=== Begin Enclosure ===

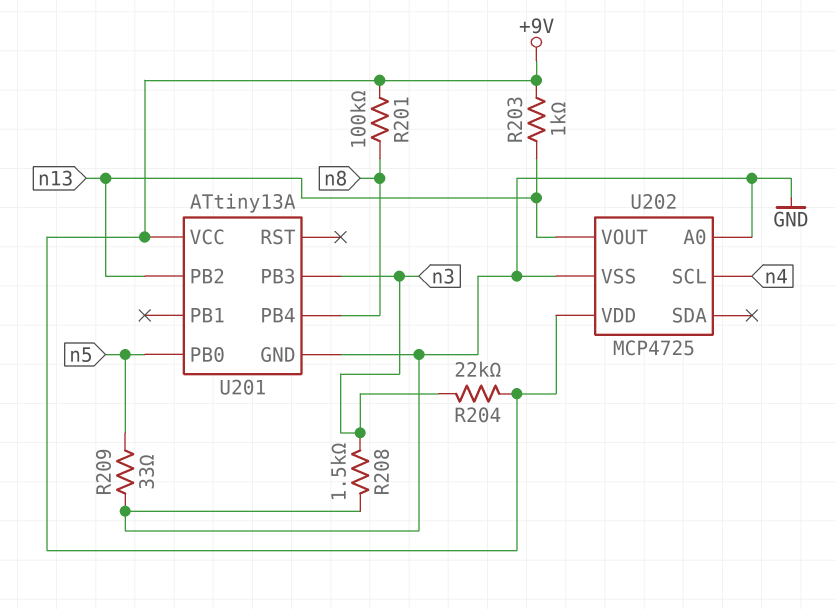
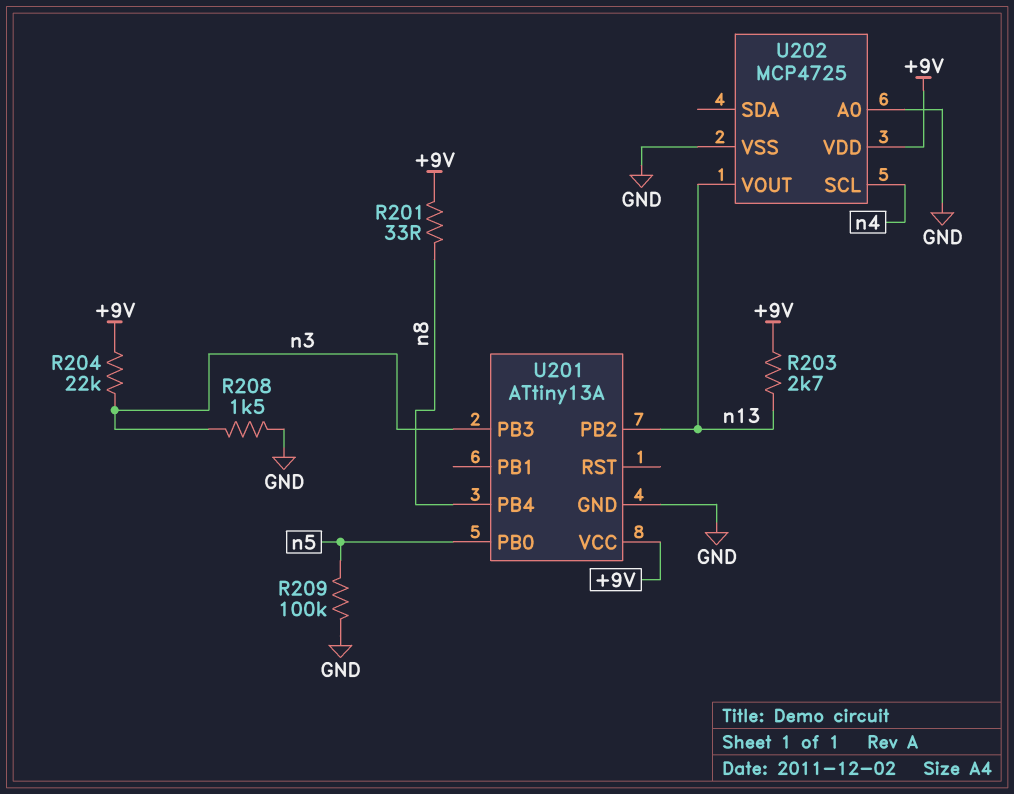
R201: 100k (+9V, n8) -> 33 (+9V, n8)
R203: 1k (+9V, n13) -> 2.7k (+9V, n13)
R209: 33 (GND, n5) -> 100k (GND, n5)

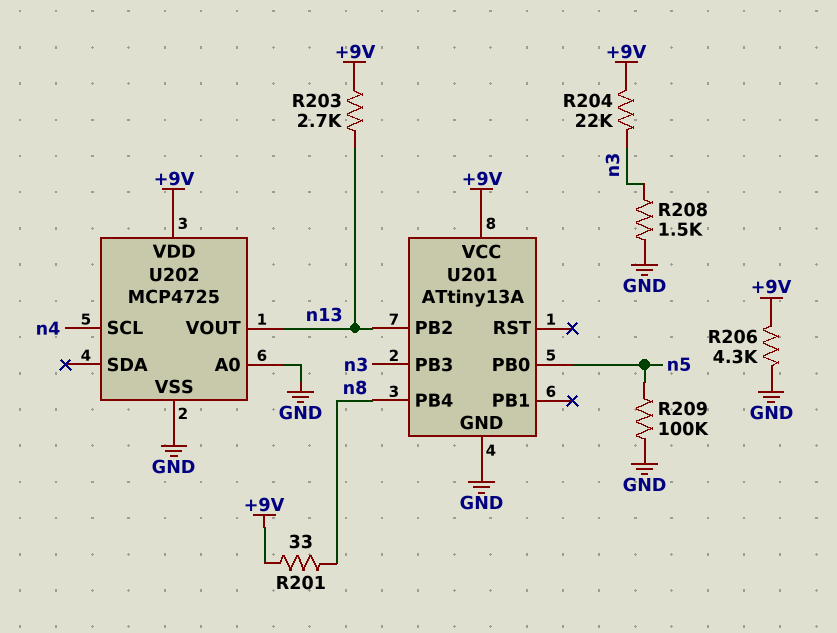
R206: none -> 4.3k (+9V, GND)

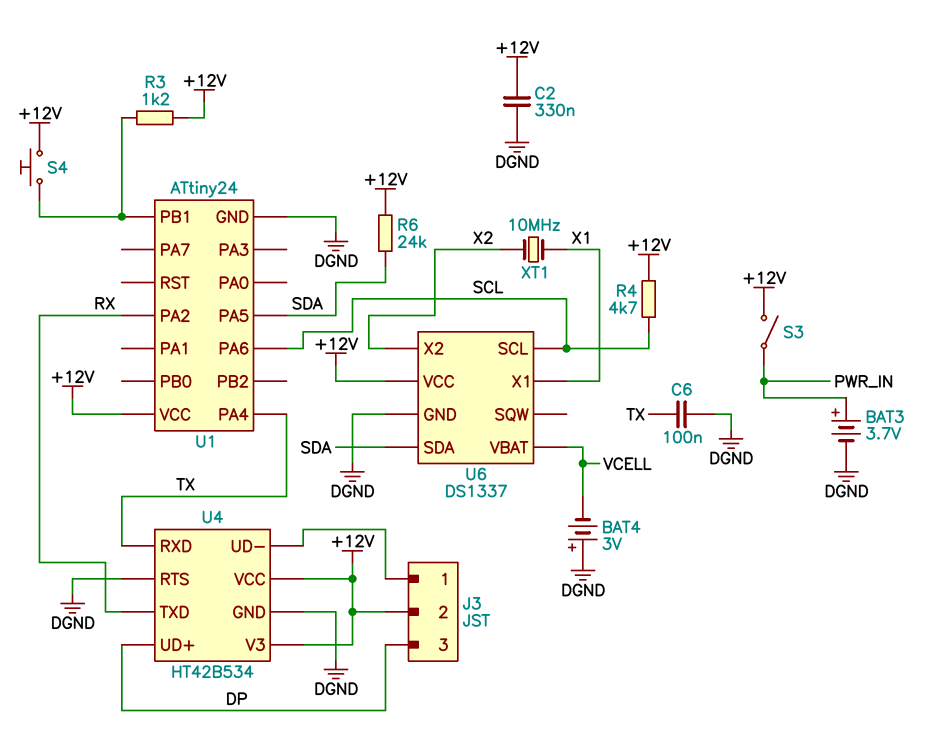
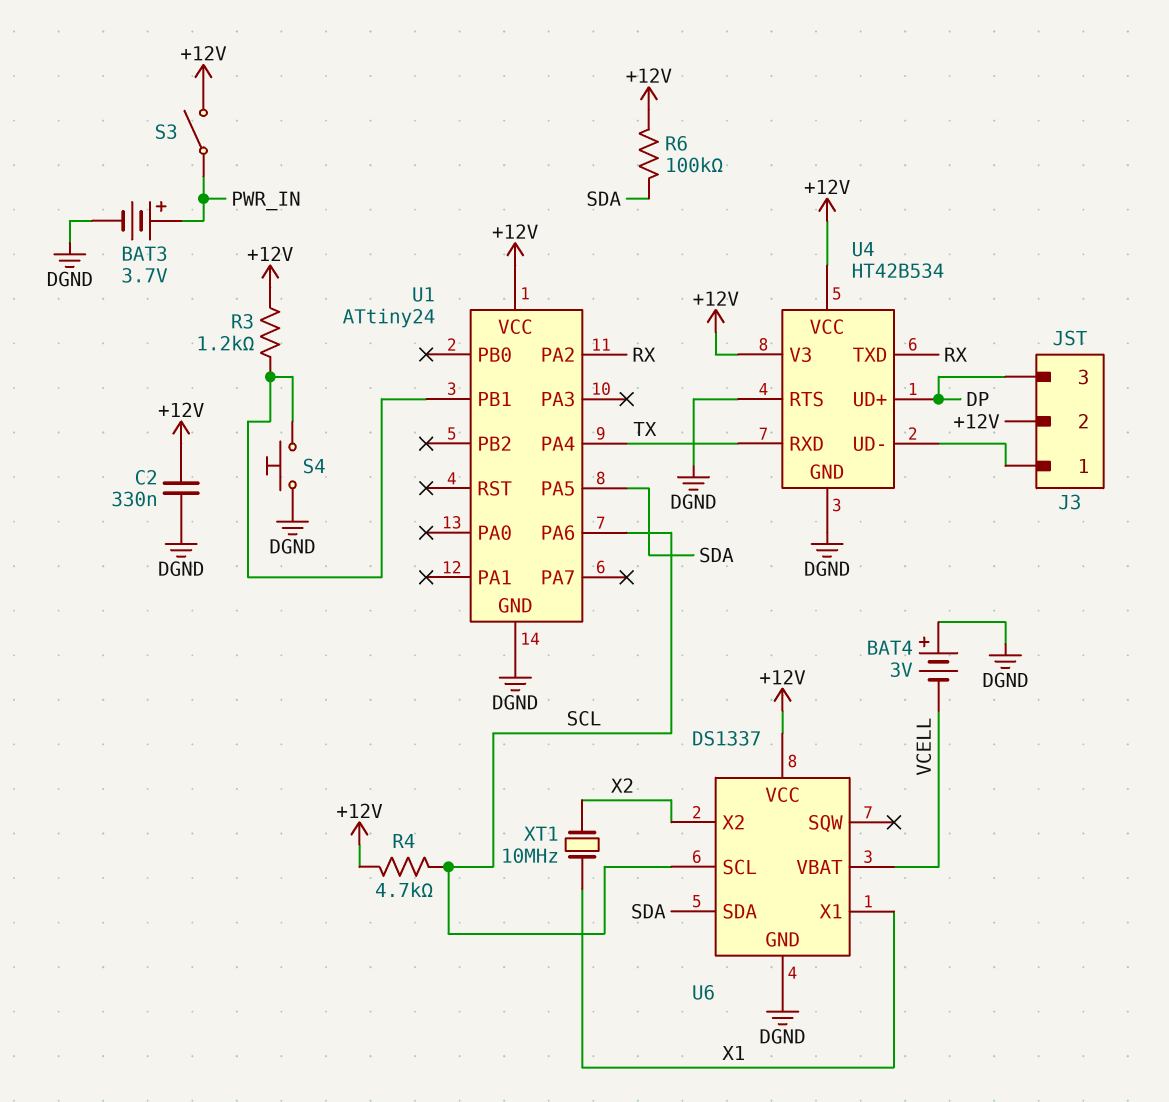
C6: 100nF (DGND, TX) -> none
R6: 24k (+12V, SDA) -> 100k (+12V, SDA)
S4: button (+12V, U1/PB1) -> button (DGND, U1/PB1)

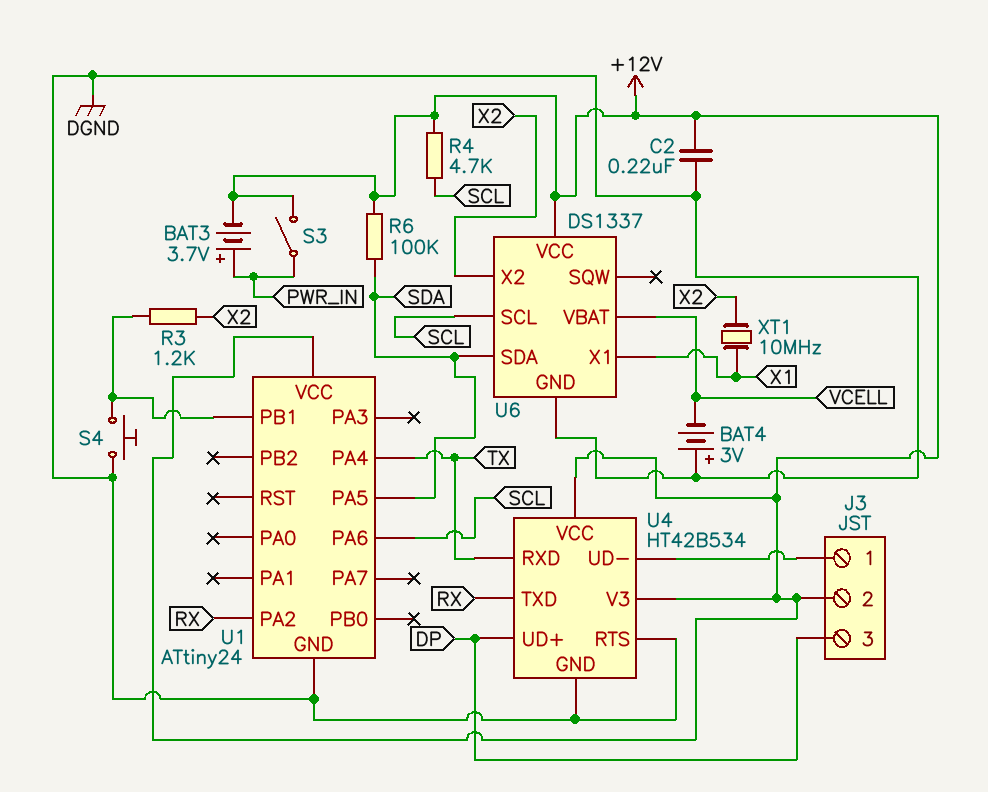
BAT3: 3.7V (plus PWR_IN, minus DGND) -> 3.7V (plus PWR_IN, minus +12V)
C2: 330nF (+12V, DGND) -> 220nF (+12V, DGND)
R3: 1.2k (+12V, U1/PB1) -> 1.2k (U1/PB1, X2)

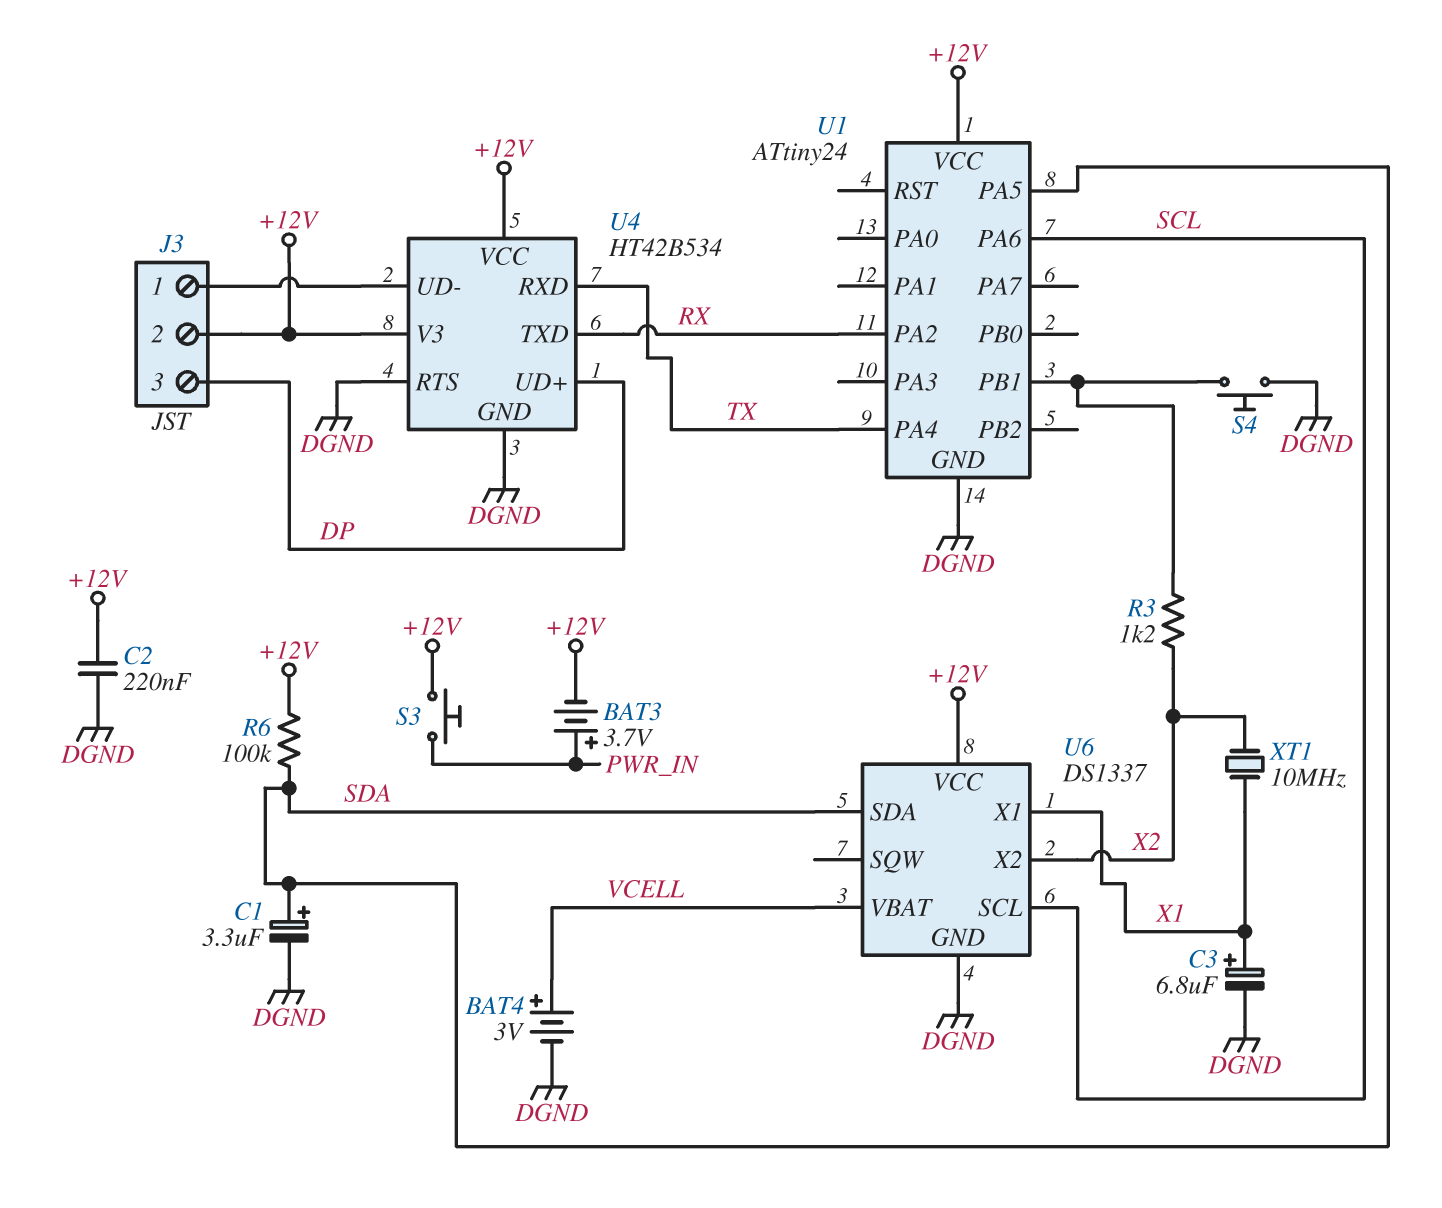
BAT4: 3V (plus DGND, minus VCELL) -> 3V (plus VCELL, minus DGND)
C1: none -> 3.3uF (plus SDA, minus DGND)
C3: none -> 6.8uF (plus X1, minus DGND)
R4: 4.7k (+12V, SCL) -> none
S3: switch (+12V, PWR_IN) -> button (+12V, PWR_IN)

=== End Enclosure ===

- **Task to carry out**
Print, word for word, the lines above that run from the line containing "R209: 33 (GND, n5) -> 100k (GND, n5)" to the line containing "BAT4: 3V (plus", both included. Keep the pictures out.

- **Result of the task**
R209: 33 (GND, n5) -> 100k (GND, n5)

R206: none -> 4.3k (+9V, GND)

C6: 100nF (DGND, TX) -> none
R6: 24k (+12V, SDA) -> 100k (+12V, SDA)
S4: button (+12V, U1/PB1) -> button (DGND, U1/PB1)

BAT3: 3.7V (plus PWR_IN, minus DGND) -> 3.7V (plus PWR_IN, minus +12V)
C2: 330nF (+12V, DGND) -> 220nF (+12V, DGND)
R3: 1.2k (+12V, U1/PB1) -> 1.2k (U1/PB1, X2)

BAT4: 3V (plus DGND, minus VCELL) -> 3V (plus VCELL, minus DGND)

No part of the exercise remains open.